*** Material provided

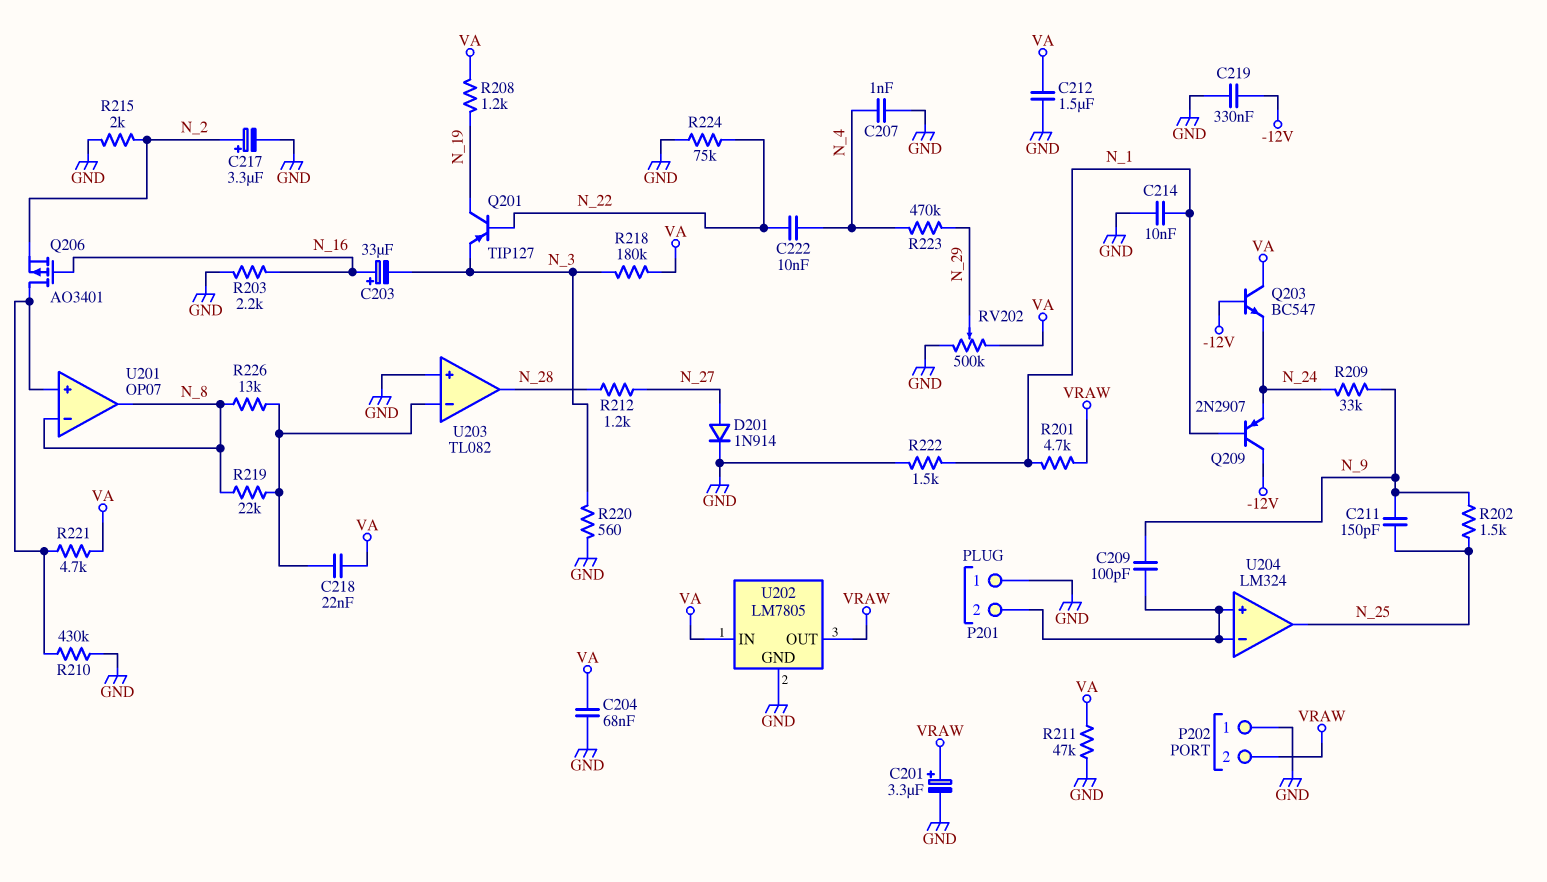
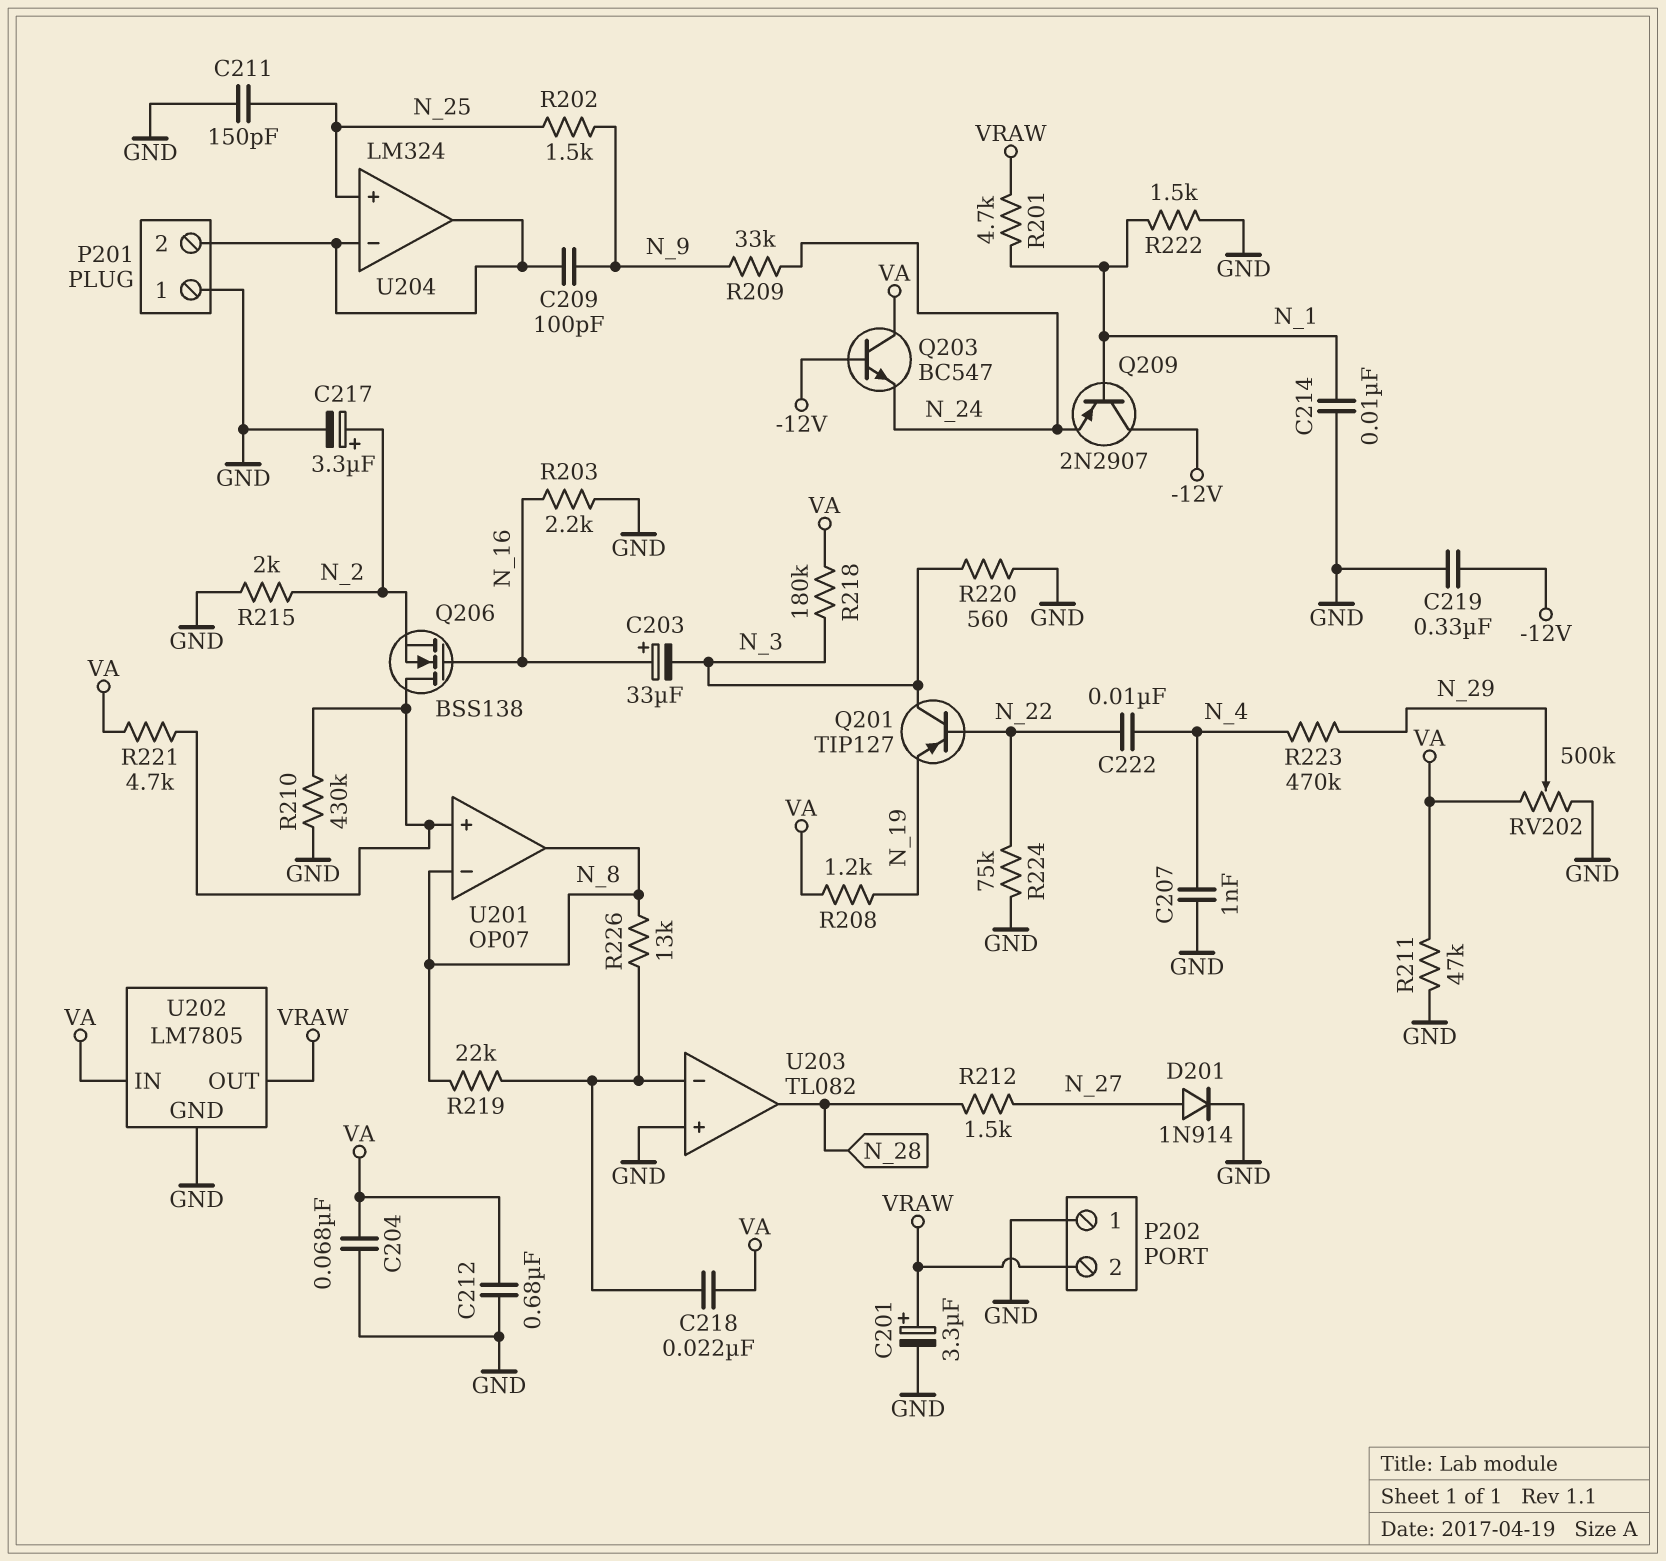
C211: 150pF (N_9, N_25) -> 150pF (GND, N_25)
C212: 1.5uF (GND, VA) -> 680nF (GND, VA)
Q201: PNP TIP127 (B N_22, C N_19, E N_3) -> PNP TIP127 (B N_22, C N_3, E N_19)
Q206: PMOS AO3401 (G N_16, D U201/in+, S N_2) -> NMOS BSS138 (G N_16, D U201/in+, S N_2)
R212: 1.2k (N_27, N_28) -> 1.5k (N_27, N_28)
U204 pin in+: P201/2 -> N_25
U204 pin out: N_25 -> P201/2

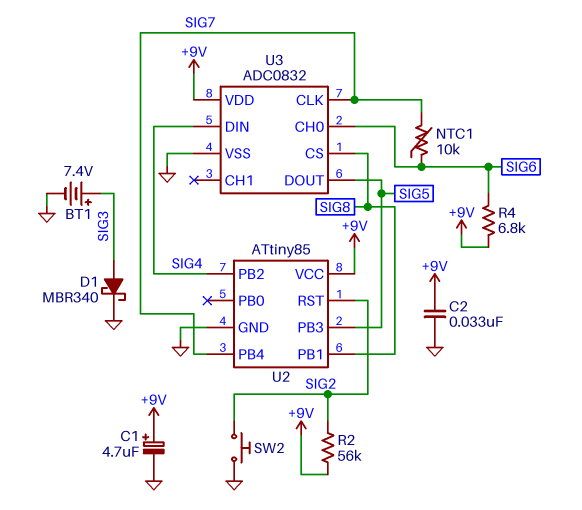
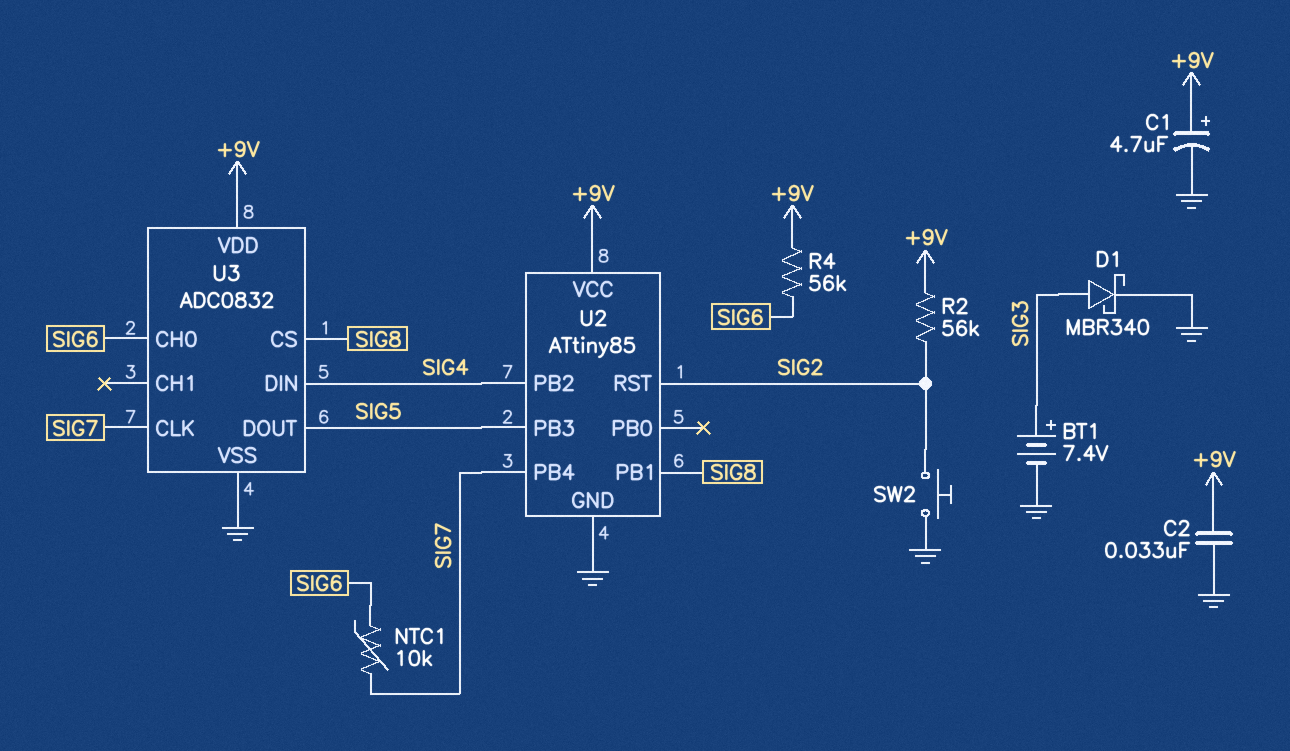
R4: 6.8k (+9V, SIG6) -> 56k (+9V, SIG6)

******

### Exercise requirements
Your answer must be the records above, word for word, with no pictures.

### Written solution
C211: 150pF (N_9, N_25) -> 150pF (GND, N_25)
C212: 1.5uF (GND, VA) -> 680nF (GND, VA)
Q201: PNP TIP127 (B N_22, C N_19, E N_3) -> PNP TIP127 (B N_22, C N_3, E N_19)
Q206: PMOS AO3401 (G N_16, D U201/in+, S N_2) -> NMOS BSS138 (G N_16, D U201/in+, S N_2)
R212: 1.2k (N_27, N_28) -> 1.5k (N_27, N_28)
U204 pin in+: P201/2 -> N_25
U204 pin out: N_25 -> P201/2

R4: 6.8k (+9V, SIG6) -> 56k (+9V, SIG6)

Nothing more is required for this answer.